Required action: Below are records; report the number of lines among them that include the word "counterclockwise", and nothing further.

Extracted information:
════════════════════

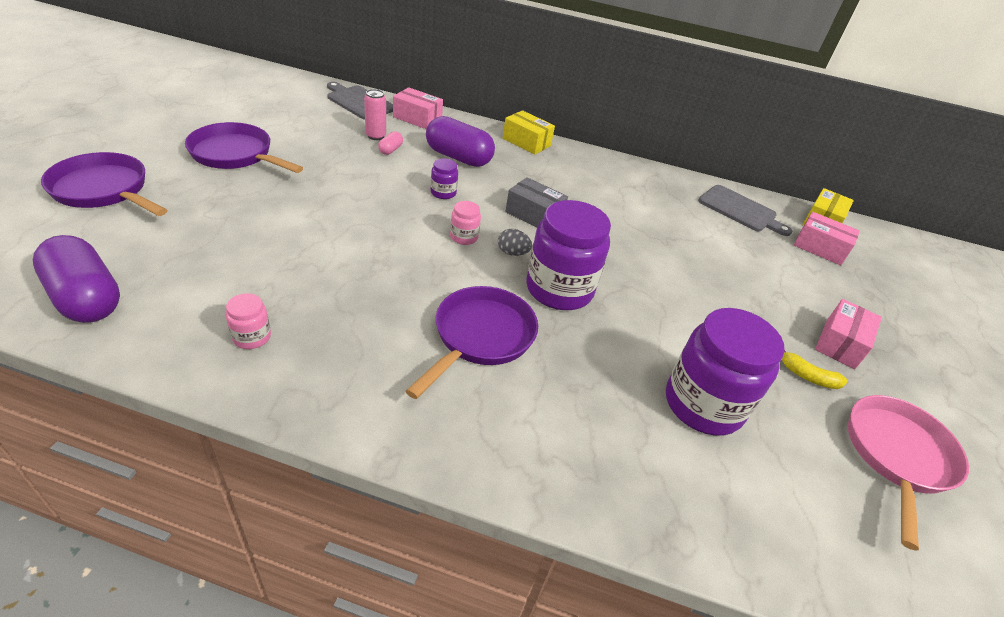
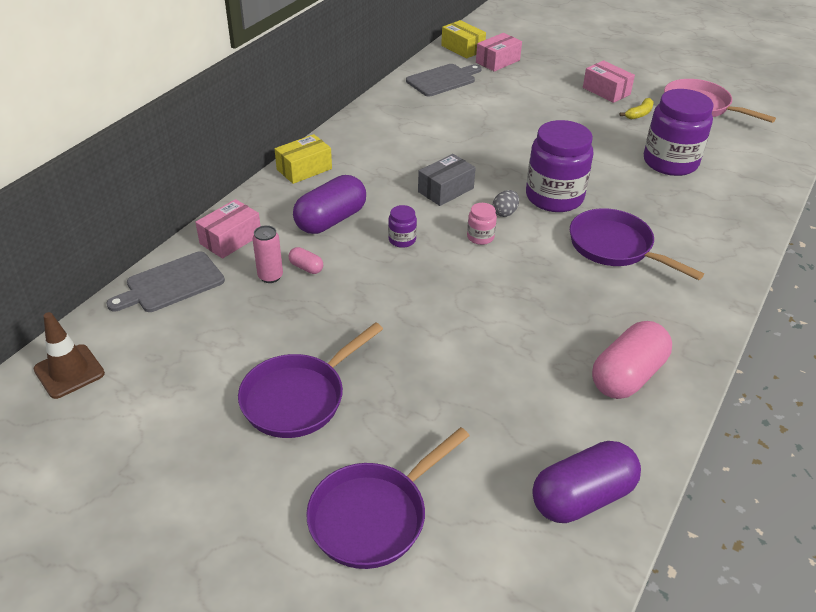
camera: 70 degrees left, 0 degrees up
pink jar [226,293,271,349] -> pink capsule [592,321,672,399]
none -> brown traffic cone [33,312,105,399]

════════════════════

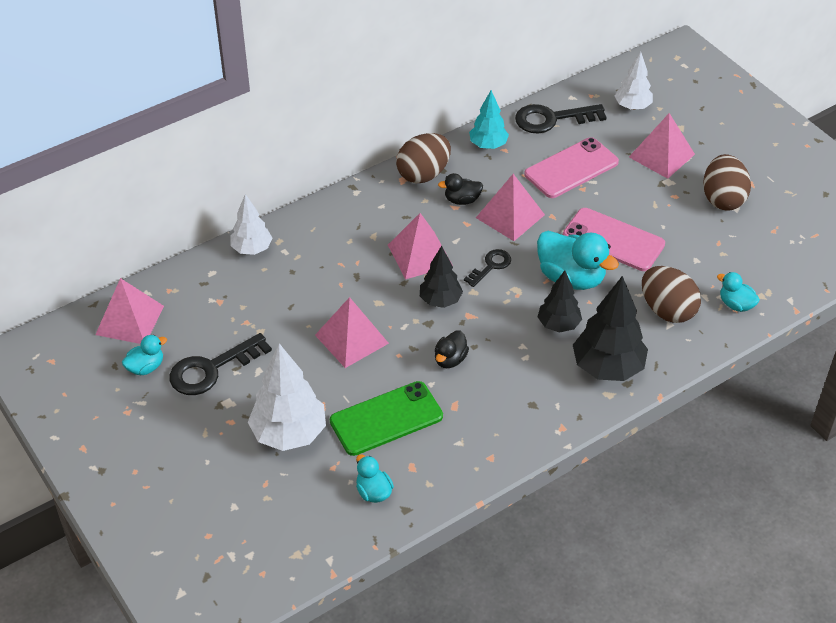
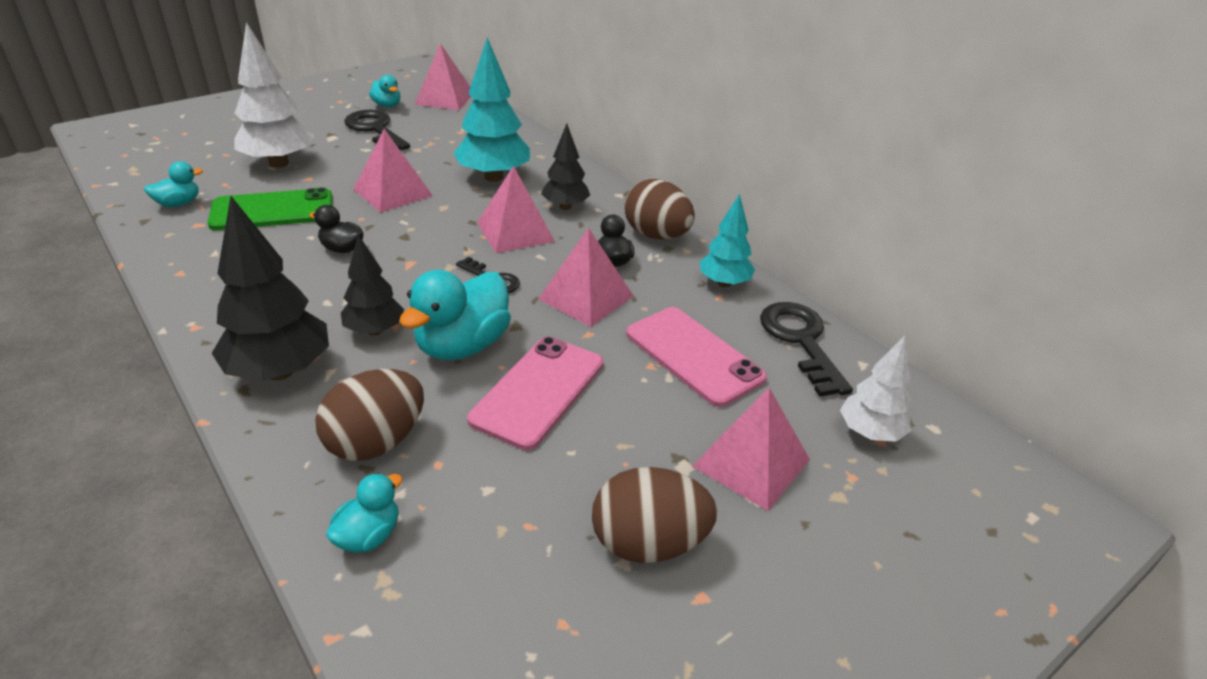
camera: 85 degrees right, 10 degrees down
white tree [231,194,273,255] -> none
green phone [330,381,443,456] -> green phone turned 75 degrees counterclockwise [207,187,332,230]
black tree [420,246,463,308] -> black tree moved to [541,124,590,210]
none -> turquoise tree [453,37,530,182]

════════════════════

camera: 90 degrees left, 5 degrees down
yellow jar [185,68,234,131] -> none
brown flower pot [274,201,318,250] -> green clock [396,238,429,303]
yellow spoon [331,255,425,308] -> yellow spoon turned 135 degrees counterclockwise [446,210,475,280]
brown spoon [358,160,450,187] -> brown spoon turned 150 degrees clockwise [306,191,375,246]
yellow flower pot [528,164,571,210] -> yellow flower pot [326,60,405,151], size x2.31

════════════════════

Solved exercise: 2